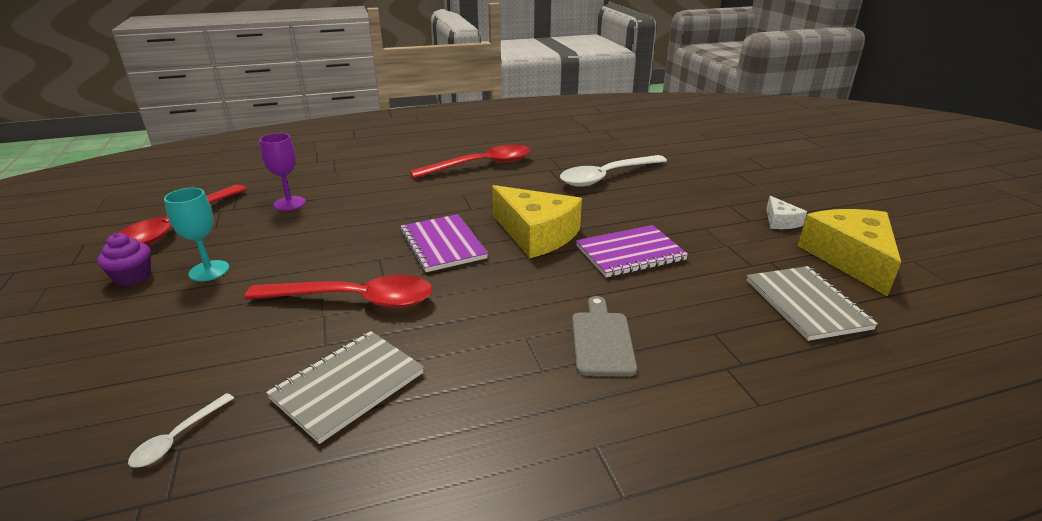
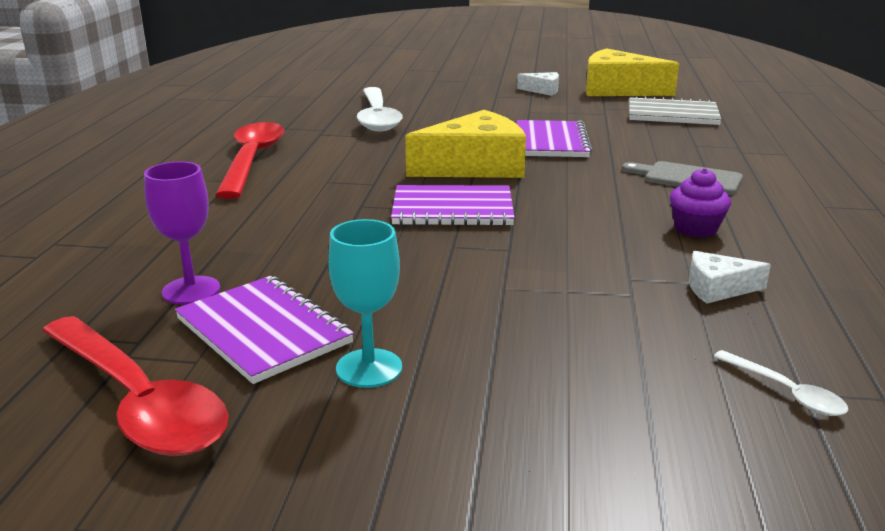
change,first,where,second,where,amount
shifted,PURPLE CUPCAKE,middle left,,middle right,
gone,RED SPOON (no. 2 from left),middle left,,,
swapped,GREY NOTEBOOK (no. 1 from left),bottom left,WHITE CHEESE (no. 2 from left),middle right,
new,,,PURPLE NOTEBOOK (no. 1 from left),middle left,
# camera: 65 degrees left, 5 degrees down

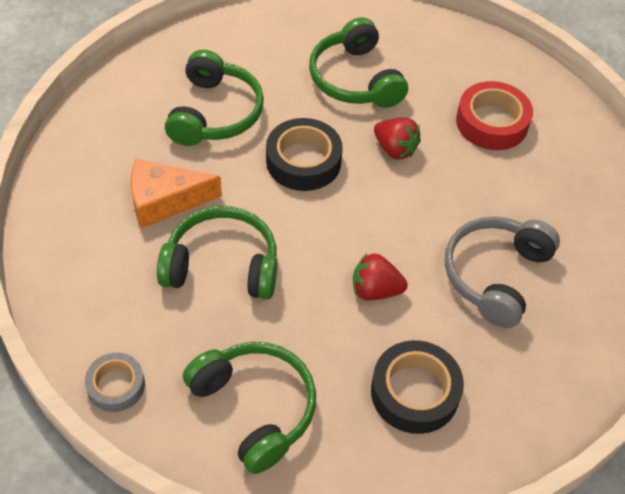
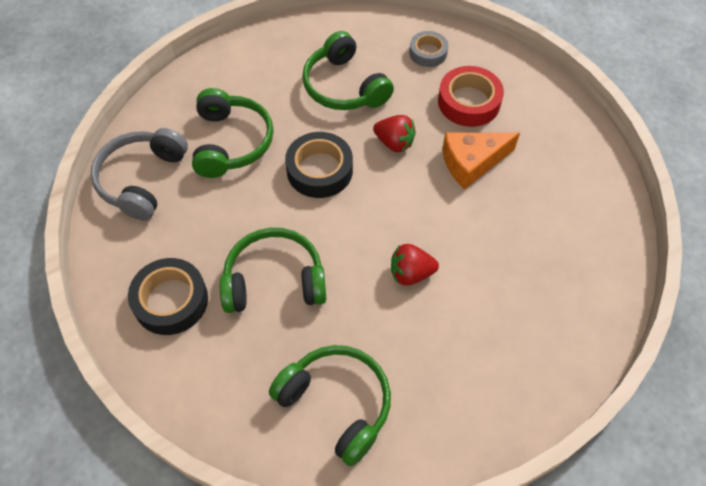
change,first,where,second,where,amount
shifted,ORANGE CHEESE,middle left,,top right,
shifted,GREY HEADPHONES,middle right,,middle left,
shifted,BLACK TAPE (no. 2 from left in the first image),bottom right,BLACK TAPE (no. 1 from left),middle left,
shifted,GREY TAPE,bottom left,,top centre,
# camera: 10 degrees left, 5 degrees up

====

**EXERCISE BRIEF:** Each line in the records above should be reproduced exactly; images are not copied.

**WRITTEN REPLY:**
change,first,where,second,where,amount
shifted,PURPLE CUPCAKE,middle left,,middle right,
gone,RED SPOON (no. 2 from left),middle left,,,
swapped,GREY NOTEBOOK (no. 1 from left),bottom left,WHITE CHEESE (no. 2 from left),middle right,
new,,,PURPLE NOTEBOOK (no. 1 from left),middle left,
# camera: 65 degrees left, 5 degrees down

change,first,where,second,where,amount
shifted,ORANGE CHEESE,middle left,,top right,
shifted,GREY HEADPHONES,middle right,,middle left,
shifted,BLACK TAPE (no. 2 from left in the first image),bottom right,BLACK TAPE (no. 1 from left),middle left,
shifted,GREY TAPE,bottom left,,top centre,
# camera: 10 degrees left, 5 degrees up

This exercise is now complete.